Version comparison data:

______________________________

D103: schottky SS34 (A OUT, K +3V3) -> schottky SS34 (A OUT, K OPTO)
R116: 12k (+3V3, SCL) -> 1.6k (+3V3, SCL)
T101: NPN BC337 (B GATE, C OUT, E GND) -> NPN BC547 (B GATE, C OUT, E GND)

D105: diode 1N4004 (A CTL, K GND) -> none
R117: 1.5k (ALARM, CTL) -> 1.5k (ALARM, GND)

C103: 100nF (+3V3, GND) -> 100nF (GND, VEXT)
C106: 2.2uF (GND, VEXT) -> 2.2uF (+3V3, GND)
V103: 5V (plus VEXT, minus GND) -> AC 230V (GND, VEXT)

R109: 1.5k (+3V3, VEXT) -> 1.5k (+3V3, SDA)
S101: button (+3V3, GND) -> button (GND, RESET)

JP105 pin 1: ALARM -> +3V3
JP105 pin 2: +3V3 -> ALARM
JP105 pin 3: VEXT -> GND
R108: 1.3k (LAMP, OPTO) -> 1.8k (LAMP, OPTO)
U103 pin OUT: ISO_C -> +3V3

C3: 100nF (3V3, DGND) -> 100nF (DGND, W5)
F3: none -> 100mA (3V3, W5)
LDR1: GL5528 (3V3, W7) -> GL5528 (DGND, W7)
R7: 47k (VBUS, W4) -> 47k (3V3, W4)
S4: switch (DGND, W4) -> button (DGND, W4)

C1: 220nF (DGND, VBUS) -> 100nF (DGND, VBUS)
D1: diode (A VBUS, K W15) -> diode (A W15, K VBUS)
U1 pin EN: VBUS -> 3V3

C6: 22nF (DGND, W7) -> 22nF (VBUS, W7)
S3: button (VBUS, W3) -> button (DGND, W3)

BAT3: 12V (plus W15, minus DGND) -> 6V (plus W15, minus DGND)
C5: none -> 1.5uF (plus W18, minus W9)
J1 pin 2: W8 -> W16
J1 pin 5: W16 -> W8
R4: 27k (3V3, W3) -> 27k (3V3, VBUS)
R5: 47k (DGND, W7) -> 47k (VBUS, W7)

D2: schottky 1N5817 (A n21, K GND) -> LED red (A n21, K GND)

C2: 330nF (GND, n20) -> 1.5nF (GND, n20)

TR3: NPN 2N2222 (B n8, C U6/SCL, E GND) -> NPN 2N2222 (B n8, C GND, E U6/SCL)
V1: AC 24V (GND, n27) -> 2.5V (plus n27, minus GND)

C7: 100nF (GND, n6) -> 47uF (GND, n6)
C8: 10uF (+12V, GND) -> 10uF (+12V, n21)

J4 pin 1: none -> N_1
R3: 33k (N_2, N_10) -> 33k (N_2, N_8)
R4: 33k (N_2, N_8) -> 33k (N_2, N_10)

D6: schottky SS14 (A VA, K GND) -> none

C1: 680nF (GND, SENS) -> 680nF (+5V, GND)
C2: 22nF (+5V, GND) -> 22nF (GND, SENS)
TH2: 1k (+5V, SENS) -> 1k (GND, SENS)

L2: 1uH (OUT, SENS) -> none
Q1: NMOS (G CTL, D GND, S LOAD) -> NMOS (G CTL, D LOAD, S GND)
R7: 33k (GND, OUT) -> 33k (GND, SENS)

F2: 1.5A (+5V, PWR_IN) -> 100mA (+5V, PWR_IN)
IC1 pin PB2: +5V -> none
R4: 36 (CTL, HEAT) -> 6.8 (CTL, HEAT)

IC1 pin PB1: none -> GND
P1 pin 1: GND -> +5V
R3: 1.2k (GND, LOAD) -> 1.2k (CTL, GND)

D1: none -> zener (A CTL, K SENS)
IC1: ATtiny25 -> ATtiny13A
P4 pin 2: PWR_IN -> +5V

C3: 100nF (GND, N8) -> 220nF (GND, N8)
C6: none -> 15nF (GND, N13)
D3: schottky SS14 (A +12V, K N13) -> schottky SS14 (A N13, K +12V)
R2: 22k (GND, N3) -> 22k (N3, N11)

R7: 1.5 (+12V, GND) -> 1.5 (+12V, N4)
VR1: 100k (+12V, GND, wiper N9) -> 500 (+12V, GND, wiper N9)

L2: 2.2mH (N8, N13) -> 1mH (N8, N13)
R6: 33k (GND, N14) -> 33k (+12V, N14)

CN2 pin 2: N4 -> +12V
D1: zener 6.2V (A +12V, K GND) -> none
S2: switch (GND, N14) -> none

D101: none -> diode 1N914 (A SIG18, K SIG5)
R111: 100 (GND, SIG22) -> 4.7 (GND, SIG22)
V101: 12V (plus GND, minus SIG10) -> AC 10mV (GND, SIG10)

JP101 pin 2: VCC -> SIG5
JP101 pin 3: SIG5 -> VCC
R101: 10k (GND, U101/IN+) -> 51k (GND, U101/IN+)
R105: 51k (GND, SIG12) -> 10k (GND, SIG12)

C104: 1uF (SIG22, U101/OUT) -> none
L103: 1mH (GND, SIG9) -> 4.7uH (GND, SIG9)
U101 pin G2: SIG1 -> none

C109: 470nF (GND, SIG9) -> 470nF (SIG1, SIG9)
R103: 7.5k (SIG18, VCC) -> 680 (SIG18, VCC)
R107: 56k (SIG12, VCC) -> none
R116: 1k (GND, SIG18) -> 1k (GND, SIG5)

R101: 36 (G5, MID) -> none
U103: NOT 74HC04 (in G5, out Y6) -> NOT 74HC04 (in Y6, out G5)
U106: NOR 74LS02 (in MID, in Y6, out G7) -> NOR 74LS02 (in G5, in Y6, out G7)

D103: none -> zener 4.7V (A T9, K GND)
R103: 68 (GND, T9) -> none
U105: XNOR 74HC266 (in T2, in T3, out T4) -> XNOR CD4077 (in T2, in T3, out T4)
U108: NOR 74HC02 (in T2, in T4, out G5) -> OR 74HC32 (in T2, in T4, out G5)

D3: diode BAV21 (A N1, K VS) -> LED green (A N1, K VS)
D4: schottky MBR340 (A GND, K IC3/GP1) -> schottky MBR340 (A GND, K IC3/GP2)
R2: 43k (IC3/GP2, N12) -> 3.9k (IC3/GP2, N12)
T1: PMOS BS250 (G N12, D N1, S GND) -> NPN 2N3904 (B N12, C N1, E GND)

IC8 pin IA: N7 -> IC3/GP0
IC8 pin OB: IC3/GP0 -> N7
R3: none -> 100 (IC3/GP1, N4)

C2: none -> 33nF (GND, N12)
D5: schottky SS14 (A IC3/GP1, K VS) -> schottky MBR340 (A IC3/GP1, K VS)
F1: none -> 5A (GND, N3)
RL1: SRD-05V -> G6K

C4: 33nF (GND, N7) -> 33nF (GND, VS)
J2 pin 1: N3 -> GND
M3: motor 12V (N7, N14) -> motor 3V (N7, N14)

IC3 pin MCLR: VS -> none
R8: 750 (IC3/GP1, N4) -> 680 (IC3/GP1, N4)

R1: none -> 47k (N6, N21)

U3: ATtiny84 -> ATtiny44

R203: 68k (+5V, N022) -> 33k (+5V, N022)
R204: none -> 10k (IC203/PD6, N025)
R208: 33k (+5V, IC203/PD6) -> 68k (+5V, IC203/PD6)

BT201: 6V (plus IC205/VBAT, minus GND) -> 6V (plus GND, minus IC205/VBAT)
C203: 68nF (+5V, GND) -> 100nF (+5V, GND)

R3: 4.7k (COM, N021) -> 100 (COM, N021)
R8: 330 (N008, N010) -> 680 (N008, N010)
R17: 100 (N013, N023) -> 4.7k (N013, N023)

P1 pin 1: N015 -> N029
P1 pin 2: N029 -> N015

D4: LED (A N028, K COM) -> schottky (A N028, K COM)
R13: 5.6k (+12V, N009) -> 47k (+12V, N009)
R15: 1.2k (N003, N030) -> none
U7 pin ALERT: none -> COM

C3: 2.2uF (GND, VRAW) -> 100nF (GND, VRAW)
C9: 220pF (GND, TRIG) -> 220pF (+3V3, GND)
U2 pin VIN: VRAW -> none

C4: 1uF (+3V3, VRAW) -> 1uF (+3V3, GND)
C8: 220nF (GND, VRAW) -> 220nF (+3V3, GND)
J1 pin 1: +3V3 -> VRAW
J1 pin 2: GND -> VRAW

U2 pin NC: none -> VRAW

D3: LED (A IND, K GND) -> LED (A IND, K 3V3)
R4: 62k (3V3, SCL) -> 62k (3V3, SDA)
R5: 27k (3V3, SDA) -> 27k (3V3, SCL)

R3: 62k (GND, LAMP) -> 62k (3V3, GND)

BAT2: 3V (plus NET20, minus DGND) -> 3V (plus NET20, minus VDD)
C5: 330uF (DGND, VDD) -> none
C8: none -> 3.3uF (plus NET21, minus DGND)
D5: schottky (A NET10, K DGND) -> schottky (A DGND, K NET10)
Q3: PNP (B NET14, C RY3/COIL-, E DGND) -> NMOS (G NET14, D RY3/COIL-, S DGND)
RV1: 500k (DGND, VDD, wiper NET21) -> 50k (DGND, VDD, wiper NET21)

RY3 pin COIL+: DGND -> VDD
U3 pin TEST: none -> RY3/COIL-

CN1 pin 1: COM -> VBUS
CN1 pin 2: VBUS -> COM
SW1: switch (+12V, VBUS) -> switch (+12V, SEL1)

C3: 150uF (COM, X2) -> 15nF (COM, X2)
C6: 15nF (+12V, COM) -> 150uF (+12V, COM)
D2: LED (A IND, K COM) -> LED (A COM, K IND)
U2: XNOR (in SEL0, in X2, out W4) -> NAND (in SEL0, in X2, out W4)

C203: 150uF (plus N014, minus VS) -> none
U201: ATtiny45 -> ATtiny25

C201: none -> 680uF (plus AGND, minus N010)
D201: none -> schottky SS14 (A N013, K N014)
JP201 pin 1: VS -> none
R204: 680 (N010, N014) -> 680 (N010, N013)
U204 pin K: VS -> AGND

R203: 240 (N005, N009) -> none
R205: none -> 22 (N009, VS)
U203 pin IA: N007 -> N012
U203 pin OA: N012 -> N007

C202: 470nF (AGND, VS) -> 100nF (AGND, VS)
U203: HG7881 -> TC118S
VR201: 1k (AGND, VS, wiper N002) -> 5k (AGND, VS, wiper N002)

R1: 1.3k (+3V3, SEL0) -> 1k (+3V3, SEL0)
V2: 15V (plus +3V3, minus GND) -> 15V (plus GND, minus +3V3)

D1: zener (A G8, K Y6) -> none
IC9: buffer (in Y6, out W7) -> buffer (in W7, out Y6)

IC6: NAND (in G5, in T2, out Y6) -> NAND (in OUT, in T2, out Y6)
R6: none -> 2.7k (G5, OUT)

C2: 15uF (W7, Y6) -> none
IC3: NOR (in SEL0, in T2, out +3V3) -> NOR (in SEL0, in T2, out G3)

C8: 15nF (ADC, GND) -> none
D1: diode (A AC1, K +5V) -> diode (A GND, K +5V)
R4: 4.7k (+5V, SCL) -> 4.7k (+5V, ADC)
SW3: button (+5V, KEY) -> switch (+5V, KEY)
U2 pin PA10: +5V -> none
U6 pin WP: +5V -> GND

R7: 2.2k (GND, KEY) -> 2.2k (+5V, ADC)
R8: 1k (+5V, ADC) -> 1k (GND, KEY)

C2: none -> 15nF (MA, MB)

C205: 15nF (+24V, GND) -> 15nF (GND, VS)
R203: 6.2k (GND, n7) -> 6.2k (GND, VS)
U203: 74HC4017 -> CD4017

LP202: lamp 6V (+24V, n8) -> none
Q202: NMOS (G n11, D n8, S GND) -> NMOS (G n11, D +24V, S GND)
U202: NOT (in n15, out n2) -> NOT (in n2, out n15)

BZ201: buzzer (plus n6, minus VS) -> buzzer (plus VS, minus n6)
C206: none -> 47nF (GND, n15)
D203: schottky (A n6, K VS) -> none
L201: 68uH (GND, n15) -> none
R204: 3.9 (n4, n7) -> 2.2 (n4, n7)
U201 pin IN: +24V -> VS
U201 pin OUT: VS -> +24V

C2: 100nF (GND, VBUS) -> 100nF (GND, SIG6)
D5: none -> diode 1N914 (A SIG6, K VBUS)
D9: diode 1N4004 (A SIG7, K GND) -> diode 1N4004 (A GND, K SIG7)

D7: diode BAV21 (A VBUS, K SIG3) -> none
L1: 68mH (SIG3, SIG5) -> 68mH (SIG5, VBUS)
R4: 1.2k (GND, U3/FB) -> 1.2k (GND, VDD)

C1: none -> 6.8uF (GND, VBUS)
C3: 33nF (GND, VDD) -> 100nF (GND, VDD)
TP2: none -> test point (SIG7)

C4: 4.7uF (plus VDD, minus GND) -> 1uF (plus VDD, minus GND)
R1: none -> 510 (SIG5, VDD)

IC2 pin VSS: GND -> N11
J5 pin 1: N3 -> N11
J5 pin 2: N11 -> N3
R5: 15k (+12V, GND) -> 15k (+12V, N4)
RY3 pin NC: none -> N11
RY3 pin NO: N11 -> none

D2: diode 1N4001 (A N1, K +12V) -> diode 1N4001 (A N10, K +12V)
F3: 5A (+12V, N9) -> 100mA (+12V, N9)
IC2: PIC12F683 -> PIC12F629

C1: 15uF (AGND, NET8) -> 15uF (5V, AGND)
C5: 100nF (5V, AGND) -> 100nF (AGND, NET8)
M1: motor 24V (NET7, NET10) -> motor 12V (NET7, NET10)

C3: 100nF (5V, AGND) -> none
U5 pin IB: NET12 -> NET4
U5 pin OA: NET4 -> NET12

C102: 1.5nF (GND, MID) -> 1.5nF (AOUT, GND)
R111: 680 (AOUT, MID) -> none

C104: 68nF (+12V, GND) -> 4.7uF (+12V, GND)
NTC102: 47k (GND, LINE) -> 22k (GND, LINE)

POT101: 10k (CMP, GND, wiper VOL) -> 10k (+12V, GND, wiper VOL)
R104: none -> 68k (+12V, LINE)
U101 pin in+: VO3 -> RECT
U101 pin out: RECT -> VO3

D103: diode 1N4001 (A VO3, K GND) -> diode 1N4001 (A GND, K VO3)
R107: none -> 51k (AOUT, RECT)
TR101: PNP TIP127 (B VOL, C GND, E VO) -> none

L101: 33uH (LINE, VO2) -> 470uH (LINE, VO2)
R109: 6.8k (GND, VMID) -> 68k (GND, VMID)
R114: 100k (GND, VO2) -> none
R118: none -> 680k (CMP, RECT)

______________________________

Task goal:
Of all the lines in the data, count those that contain "XNOR" and give that figure with nothing else.

Solution to this task:
2